> _WORK TO BE COMPLETED_
Line by line, copy the entries exactly, excluding the pictures.
=== RECORDED DATA ===
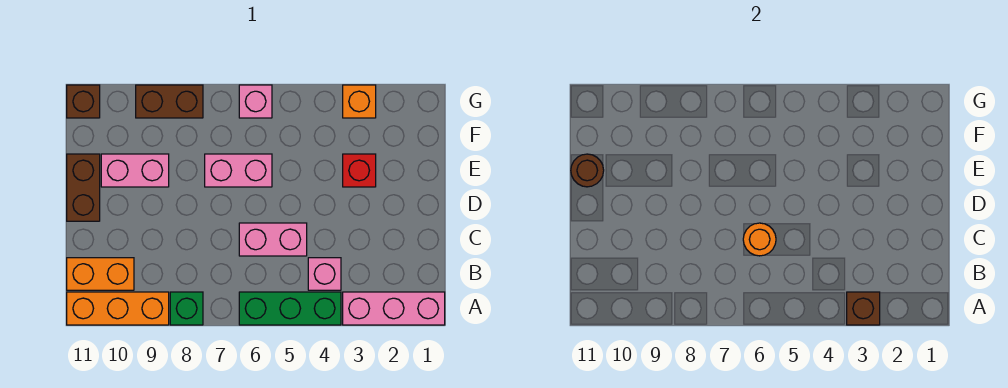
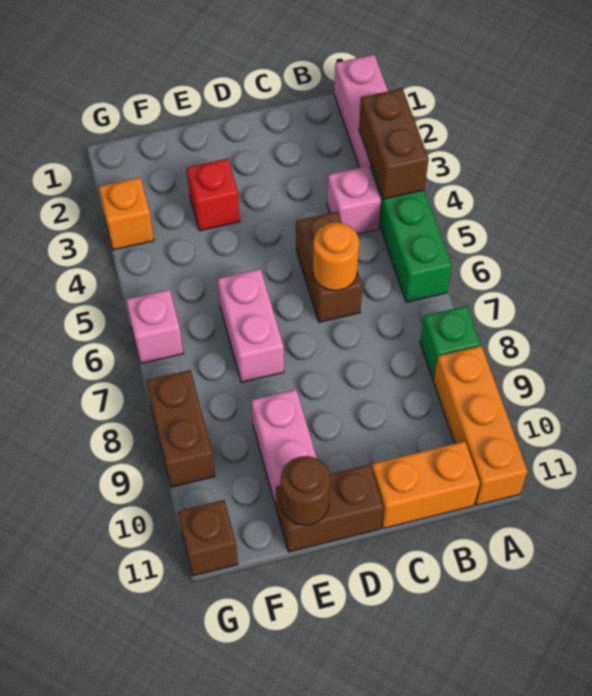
brown brick A3 level 2 -> brown brick A3:A4 level 2
orange brick B10:B11 level 1 -> orange brick B11:C11 level 1
pink brick C5:C6 level 1 -> brown brick C5:C6 level 1

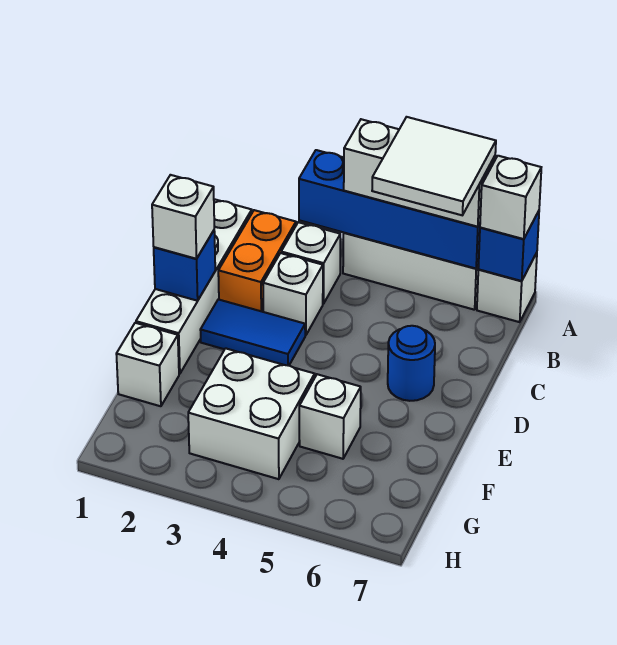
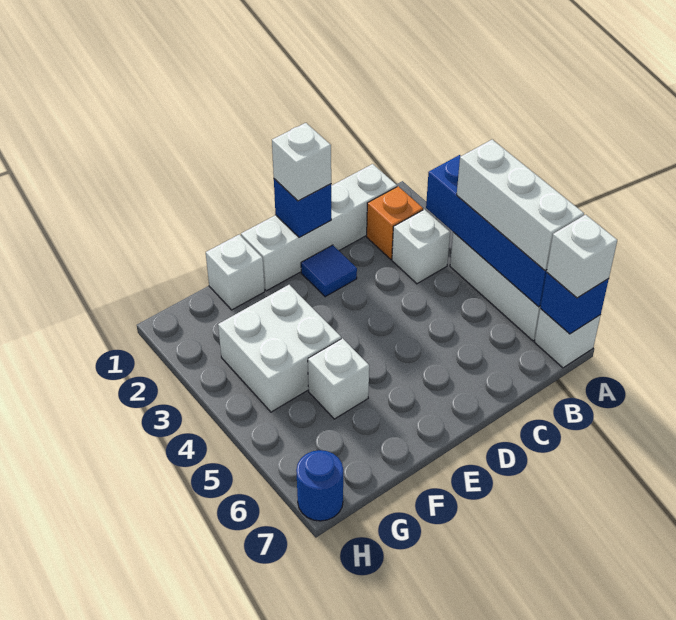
white tile A5:B6 level 4 -> none
orange brick B2:C2 level 1 -> orange brick B2 level 1
white brick C3 level 1 -> none
blue tile D2:D3 level 1 -> blue tile D2 level 1
blue round brick D6 level 1 -> blue round brick H7 level 1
===
> _ANSWER SECTION_
brown brick A3 level 2 -> brown brick A3:A4 level 2
orange brick B10:B11 level 1 -> orange brick B11:C11 level 1
pink brick C5:C6 level 1 -> brown brick C5:C6 level 1

white tile A5:B6 level 4 -> none
orange brick B2:C2 level 1 -> orange brick B2 level 1
white brick C3 level 1 -> none
blue tile D2:D3 level 1 -> blue tile D2 level 1
blue round brick D6 level 1 -> blue round brick H7 level 1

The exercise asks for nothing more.